ASSIGNMENT | Skip any image you find and restate the rest of the data word for word.

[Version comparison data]
____________________

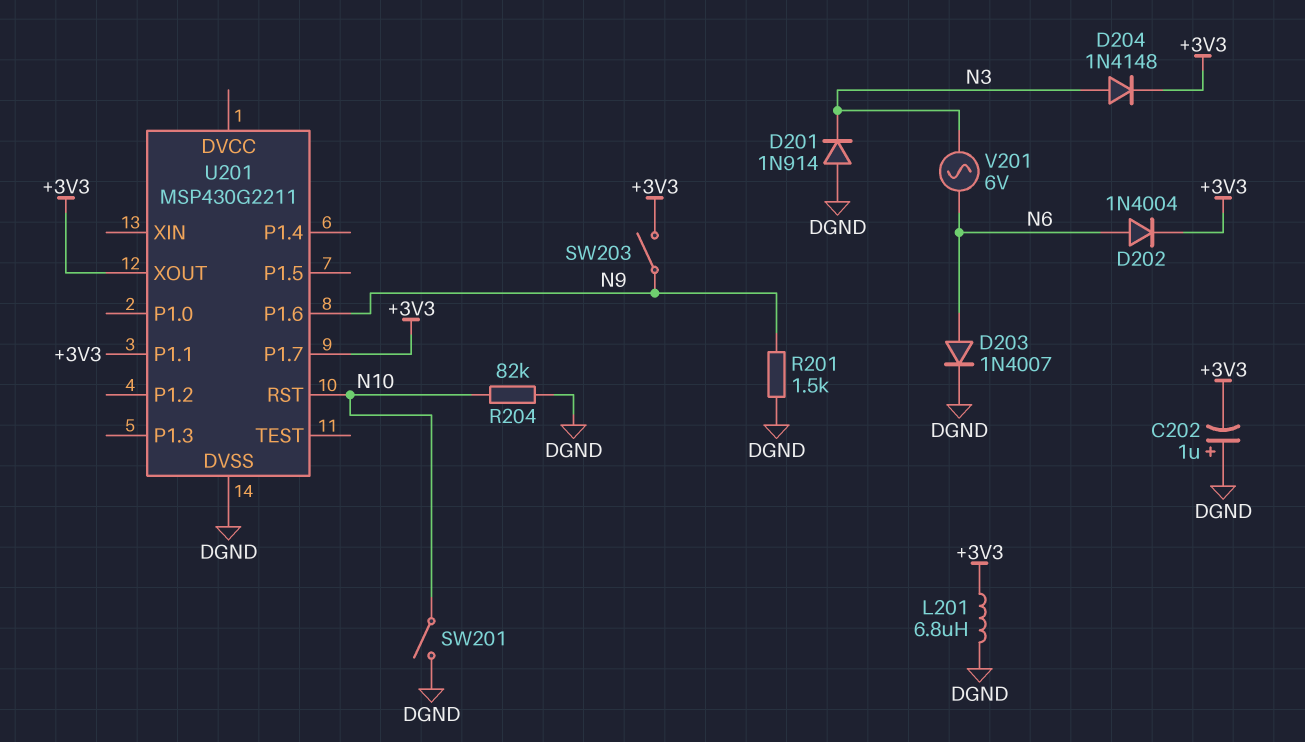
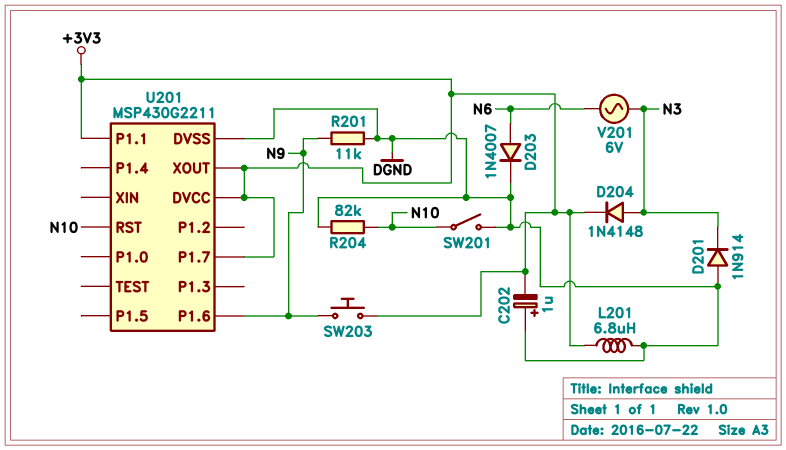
D202: diode 1N4004 (A N6, K +3V3) -> none
R201: 1.5k (DGND, N9) -> 11k (DGND, N9)
SW203: switch (+3V3, N9) -> button (+3V3, N9)
U201 pin DVCC: none -> +3V3

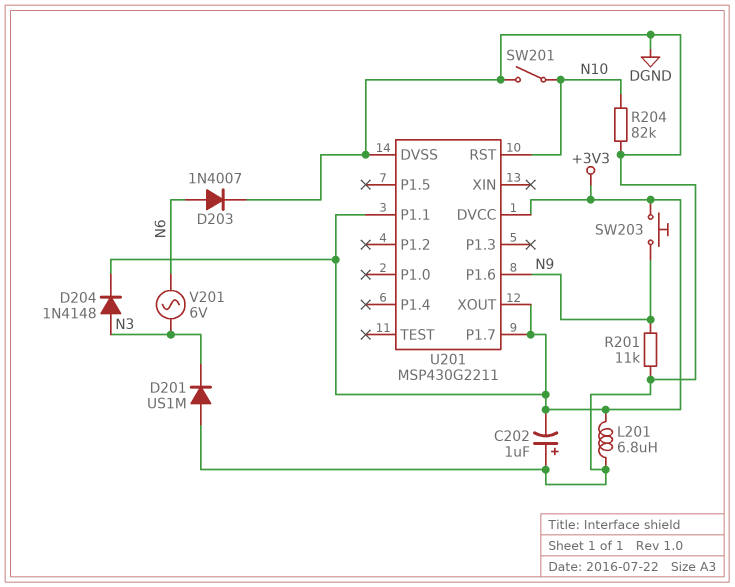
D201: diode 1N914 (A DGND, K N3) -> diode US1M (A DGND, K N3)

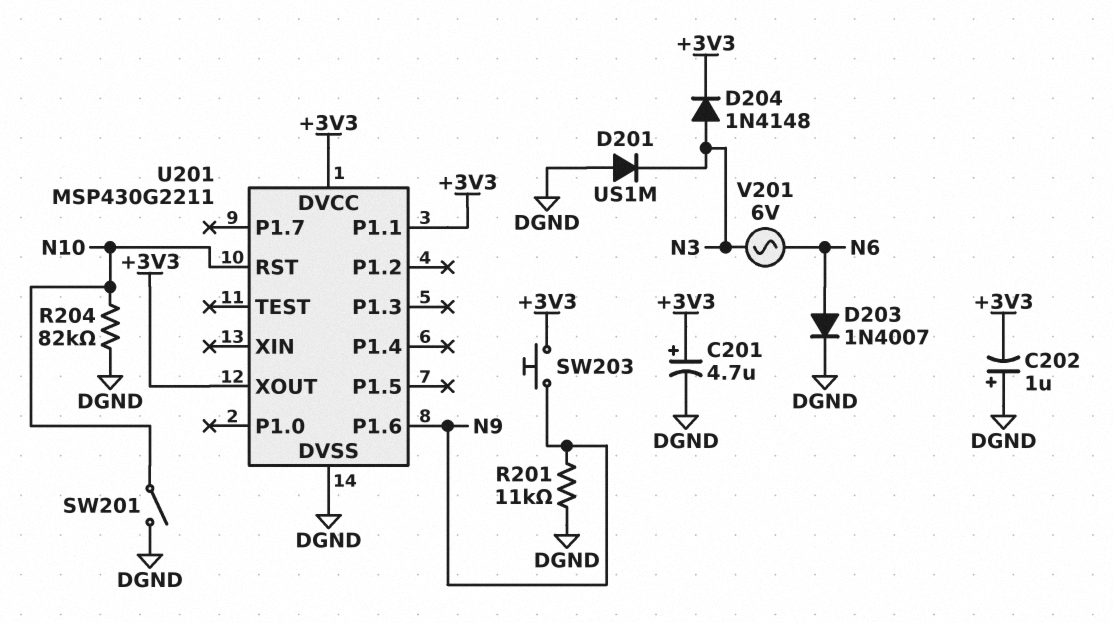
C201: none -> 4.7uF (plus +3V3, minus DGND)
L201: 6.8uH (+3V3, DGND) -> none
U201 pin P1.7: +3V3 -> none

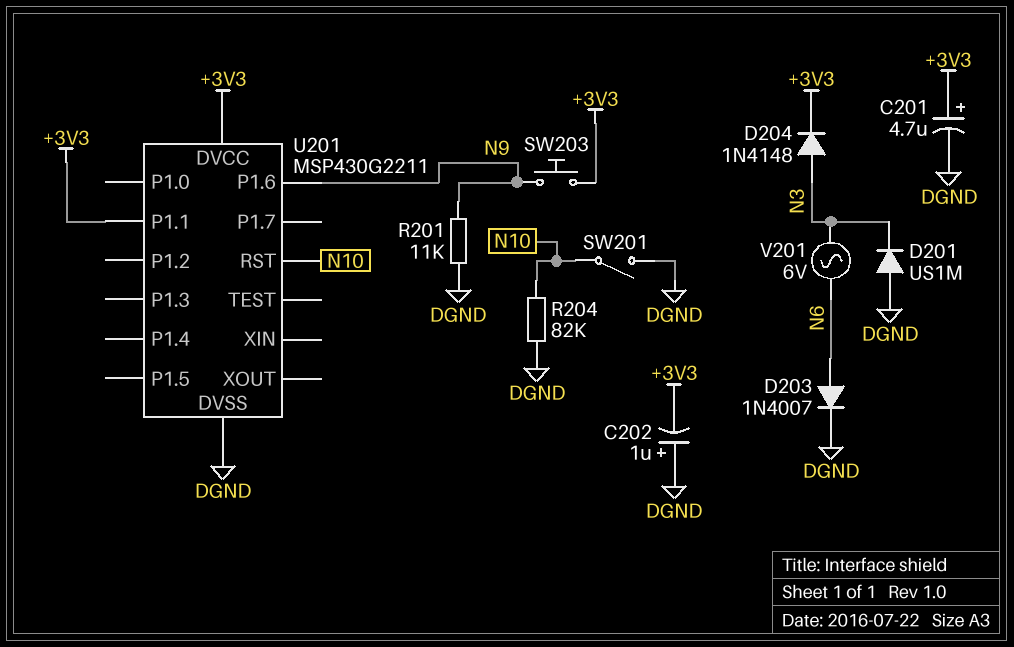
U201 pin XOUT: +3V3 -> none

____________________

REPLY |
D202: diode 1N4004 (A N6, K +3V3) -> none
R201: 1.5k (DGND, N9) -> 11k (DGND, N9)
SW203: switch (+3V3, N9) -> button (+3V3, N9)
U201 pin DVCC: none -> +3V3

D201: diode 1N914 (A DGND, K N3) -> diode US1M (A DGND, K N3)

C201: none -> 4.7uF (plus +3V3, minus DGND)
L201: 6.8uH (+3V3, DGND) -> none
U201 pin P1.7: +3V3 -> none

U201 pin XOUT: +3V3 -> none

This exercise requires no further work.